• _Description of the task_
Please restate, word for word, the lines below that begin at the one with "blue domino: [21,601,186,682]" and end at the one with "orange spray bottle: [237,368,354,551]". Leave out all other lines.

Exercise material START

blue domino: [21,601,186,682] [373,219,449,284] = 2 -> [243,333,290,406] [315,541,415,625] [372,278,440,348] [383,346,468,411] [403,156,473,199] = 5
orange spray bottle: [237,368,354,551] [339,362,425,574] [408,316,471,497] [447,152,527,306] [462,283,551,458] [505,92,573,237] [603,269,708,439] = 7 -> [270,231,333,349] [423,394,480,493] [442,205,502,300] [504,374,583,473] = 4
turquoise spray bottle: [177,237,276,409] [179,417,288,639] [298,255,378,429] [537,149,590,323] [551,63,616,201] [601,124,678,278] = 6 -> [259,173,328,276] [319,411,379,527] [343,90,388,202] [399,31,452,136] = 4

Exercise material END
Exercise material START

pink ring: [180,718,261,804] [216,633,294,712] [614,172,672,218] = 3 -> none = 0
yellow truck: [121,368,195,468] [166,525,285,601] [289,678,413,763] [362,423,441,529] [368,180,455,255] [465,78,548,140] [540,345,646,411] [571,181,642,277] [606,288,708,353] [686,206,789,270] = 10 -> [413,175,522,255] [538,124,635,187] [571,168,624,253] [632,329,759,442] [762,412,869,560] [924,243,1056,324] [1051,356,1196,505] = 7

Exercise material END
Exercise material START

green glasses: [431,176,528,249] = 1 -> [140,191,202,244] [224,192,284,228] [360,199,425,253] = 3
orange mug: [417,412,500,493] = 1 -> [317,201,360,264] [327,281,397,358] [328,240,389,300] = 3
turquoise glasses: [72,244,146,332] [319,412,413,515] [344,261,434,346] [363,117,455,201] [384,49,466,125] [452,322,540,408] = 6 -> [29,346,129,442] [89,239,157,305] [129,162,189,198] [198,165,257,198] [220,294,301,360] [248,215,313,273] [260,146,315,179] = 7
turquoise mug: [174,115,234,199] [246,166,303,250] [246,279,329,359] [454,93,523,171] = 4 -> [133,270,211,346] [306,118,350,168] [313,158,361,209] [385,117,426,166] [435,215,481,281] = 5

Exercise material END

• _Answer for the task_
blue domino: [21,601,186,682] [373,219,449,284] = 2 -> [243,333,290,406] [315,541,415,625] [372,278,440,348] [383,346,468,411] [403,156,473,199] = 5
orange spray bottle: [237,368,354,551] [339,362,425,574] [408,316,471,497] [447,152,527,306] [462,283,551,458] [505,92,573,237] [603,269,708,439] = 7 -> [270,231,333,349] [423,394,480,493] [442,205,502,300] [504,374,583,473] = 4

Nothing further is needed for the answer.